Available records START

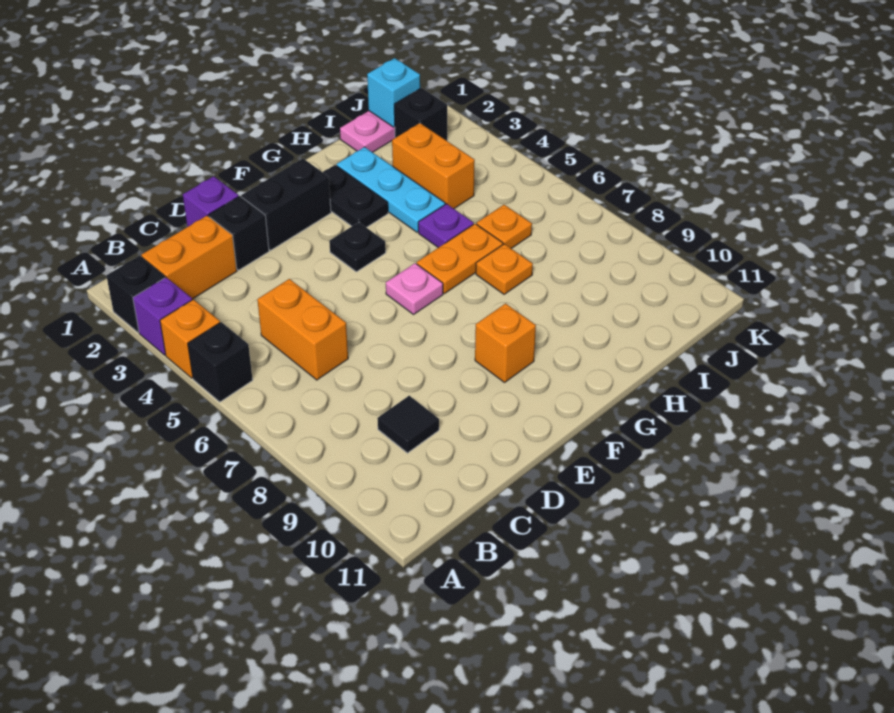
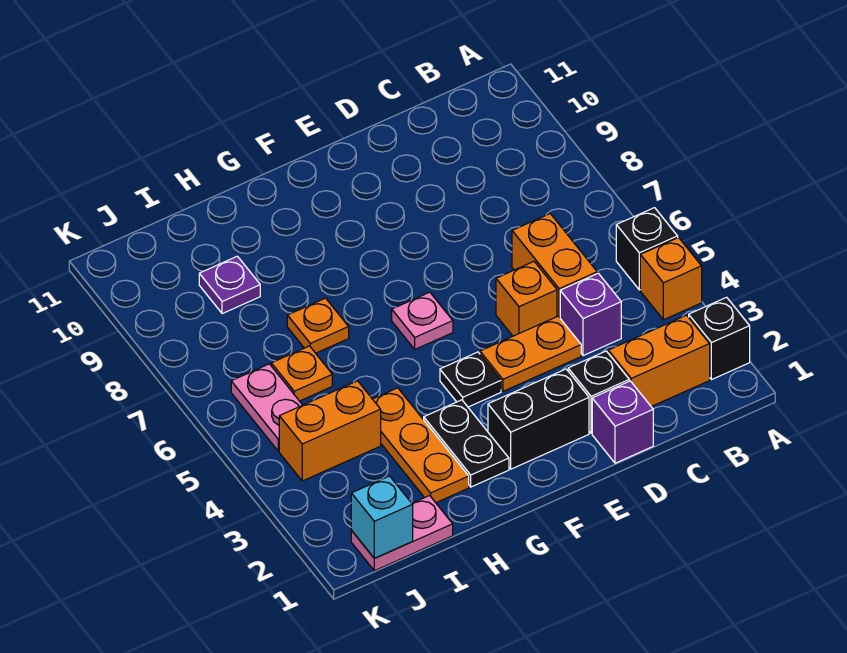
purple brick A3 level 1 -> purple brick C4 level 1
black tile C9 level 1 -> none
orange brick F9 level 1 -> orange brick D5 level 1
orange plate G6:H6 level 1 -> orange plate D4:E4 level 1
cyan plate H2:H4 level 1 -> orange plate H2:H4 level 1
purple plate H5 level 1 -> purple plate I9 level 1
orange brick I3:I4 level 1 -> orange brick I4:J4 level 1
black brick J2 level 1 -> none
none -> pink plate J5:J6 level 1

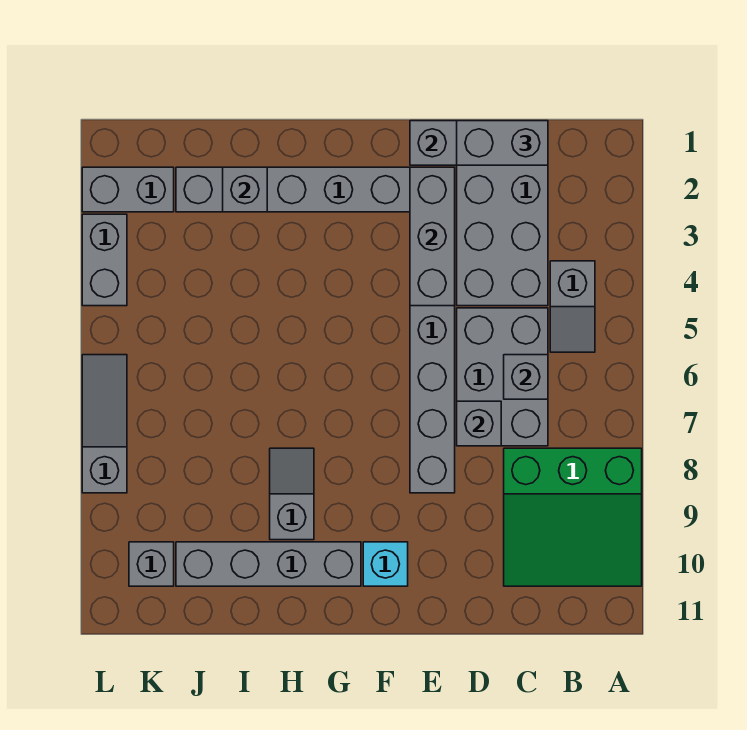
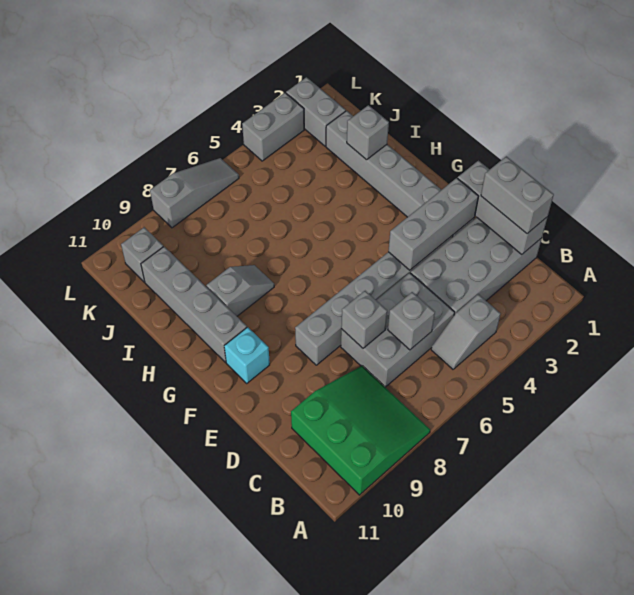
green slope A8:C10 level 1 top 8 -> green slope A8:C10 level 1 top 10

Available records END
Available records START

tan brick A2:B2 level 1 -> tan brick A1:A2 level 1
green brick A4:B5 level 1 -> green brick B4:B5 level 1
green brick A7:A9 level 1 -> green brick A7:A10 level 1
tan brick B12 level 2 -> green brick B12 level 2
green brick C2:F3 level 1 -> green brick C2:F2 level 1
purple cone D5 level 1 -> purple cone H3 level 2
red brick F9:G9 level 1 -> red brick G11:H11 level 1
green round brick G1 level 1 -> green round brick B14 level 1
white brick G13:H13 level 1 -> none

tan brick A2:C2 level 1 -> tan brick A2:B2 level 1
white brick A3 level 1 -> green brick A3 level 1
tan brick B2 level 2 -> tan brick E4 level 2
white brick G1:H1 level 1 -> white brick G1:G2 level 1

Available records END

What is needed
Only the lines above from the one with "tan brick A2:B2 level 1 ->" through the one with "white brick G1:H1" should be duplicated, character for character.

Result
tan brick A2:B2 level 1 -> tan brick A1:A2 level 1
green brick A4:B5 level 1 -> green brick B4:B5 level 1
green brick A7:A9 level 1 -> green brick A7:A10 level 1
tan brick B12 level 2 -> green brick B12 level 2
green brick C2:F3 level 1 -> green brick C2:F2 level 1
purple cone D5 level 1 -> purple cone H3 level 2
red brick F9:G9 level 1 -> red brick G11:H11 level 1
green round brick G1 level 1 -> green round brick B14 level 1
white brick G13:H13 level 1 -> none

tan brick A2:C2 level 1 -> tan brick A2:B2 level 1
white brick A3 level 1 -> green brick A3 level 1
tan brick B2 level 2 -> tan brick E4 level 2
white brick G1:H1 level 1 -> white brick G1:G2 level 1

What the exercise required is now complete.